• Task item: In the listing below, locate the line containing "(210, 279) = (176, 207): grey"; reproduce that line and all lines that follow it, unchanged.

[[ Stored data, beginning ]]

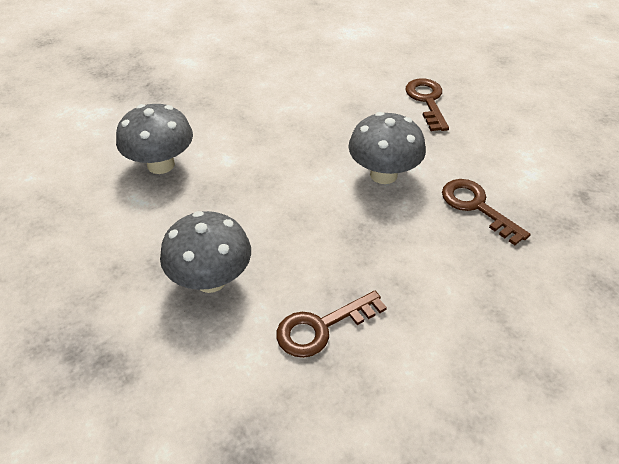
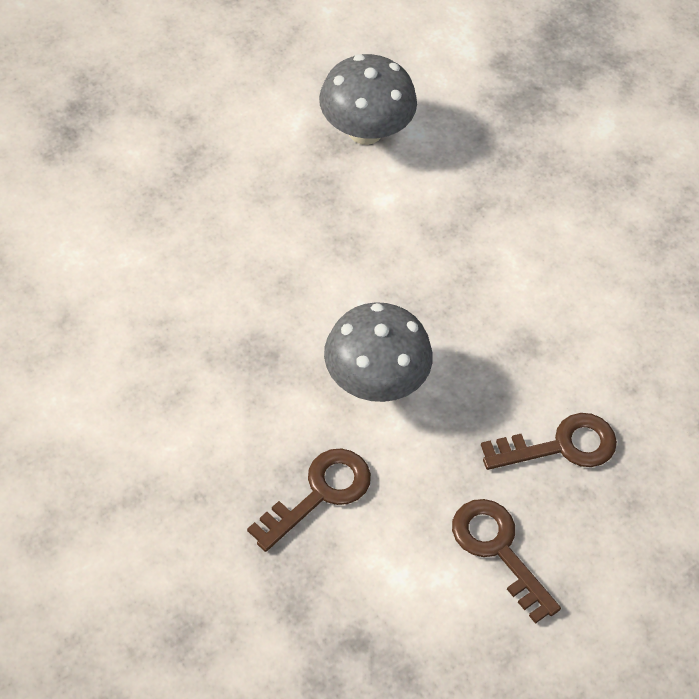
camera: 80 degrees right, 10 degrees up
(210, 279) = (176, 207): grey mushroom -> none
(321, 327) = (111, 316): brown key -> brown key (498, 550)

[[ Stored data, end ]]

• Worked solution:
(210, 279) = (176, 207): grey mushroom -> none
(321, 327) = (111, 316): brown key -> brown key (498, 550)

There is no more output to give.